> **INFORMATION GIVEN**:
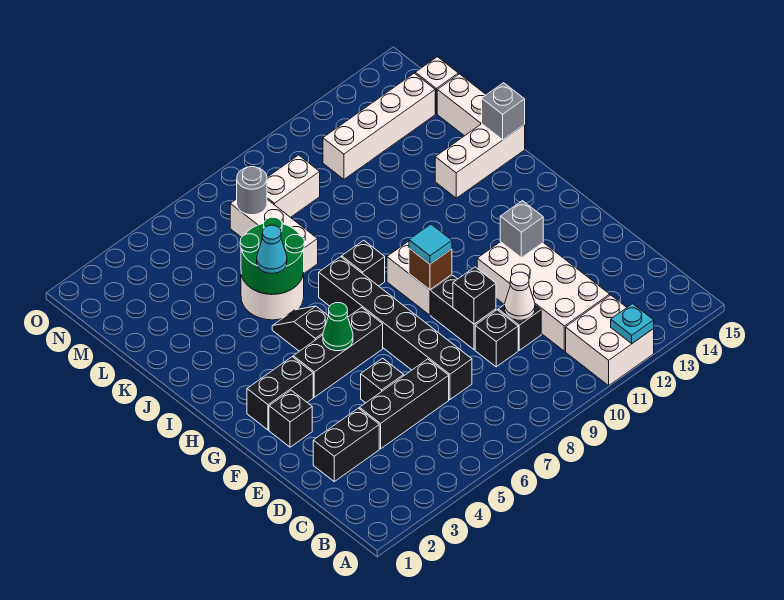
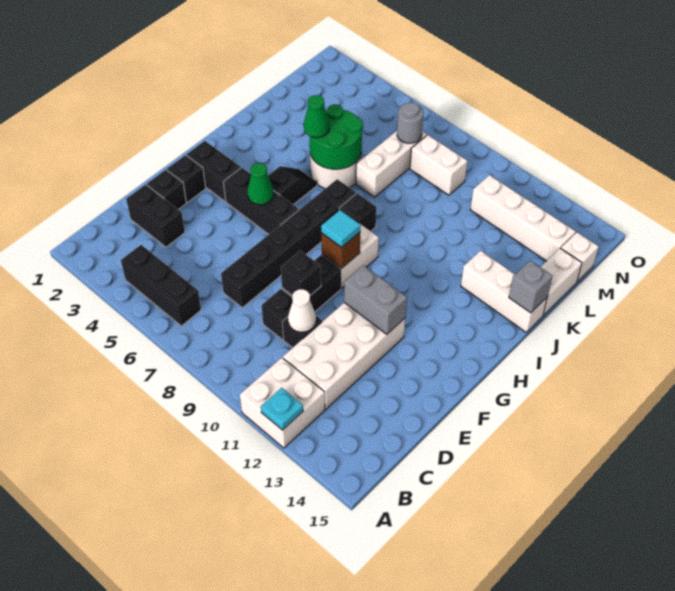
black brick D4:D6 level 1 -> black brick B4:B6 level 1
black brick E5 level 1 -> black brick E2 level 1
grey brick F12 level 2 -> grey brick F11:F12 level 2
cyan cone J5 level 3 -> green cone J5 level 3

...

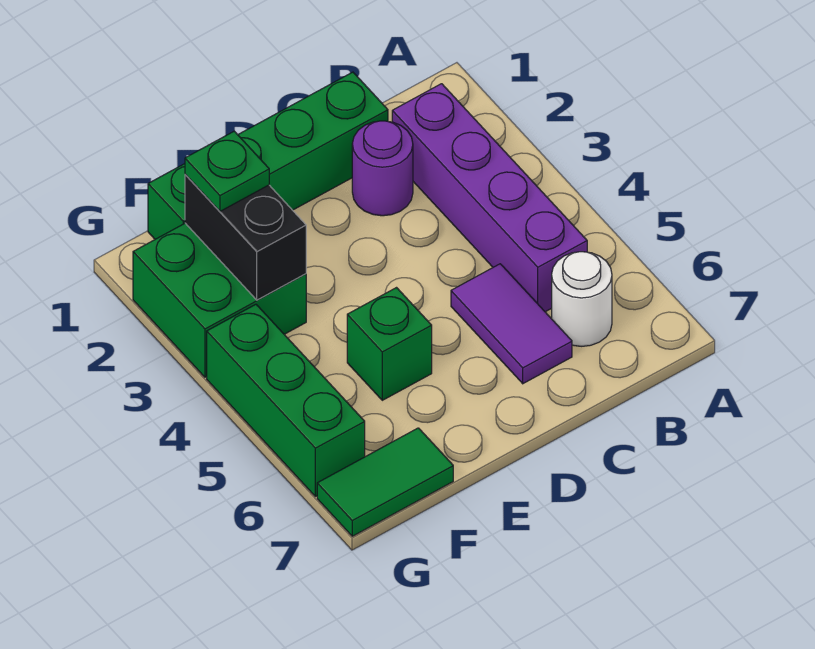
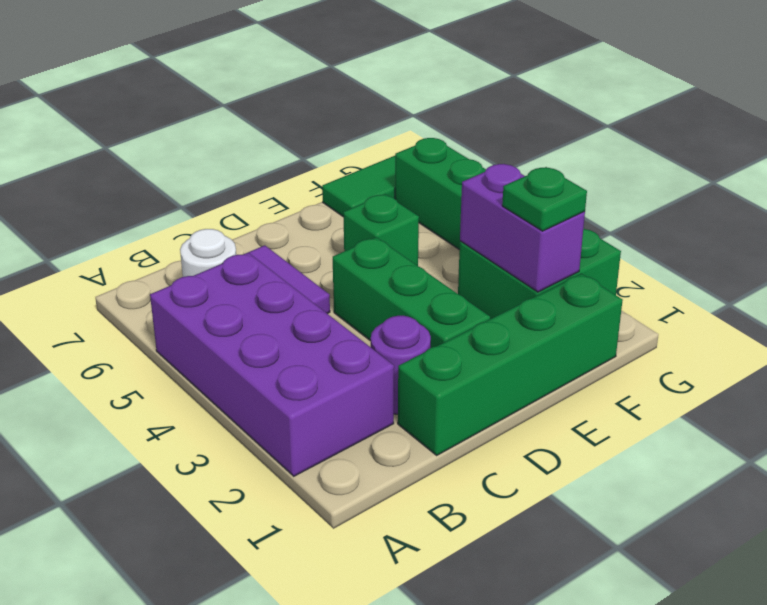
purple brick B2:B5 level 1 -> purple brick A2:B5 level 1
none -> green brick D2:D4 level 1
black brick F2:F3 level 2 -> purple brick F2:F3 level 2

> **WORK INSTRUCTIONS**:
Where the string "brick" occurs in a line of the material above, copy the whole line.

> **WRITTEN REPLY**:
black brick D4:D6 level 1 -> black brick B4:B6 level 1
black brick E5 level 1 -> black brick E2 level 1
grey brick F12 level 2 -> grey brick F11:F12 level 2
purple brick B2:B5 level 1 -> purple brick A2:B5 level 1
none -> green brick D2:D4 level 1
black brick F2:F3 level 2 -> purple brick F2:F3 level 2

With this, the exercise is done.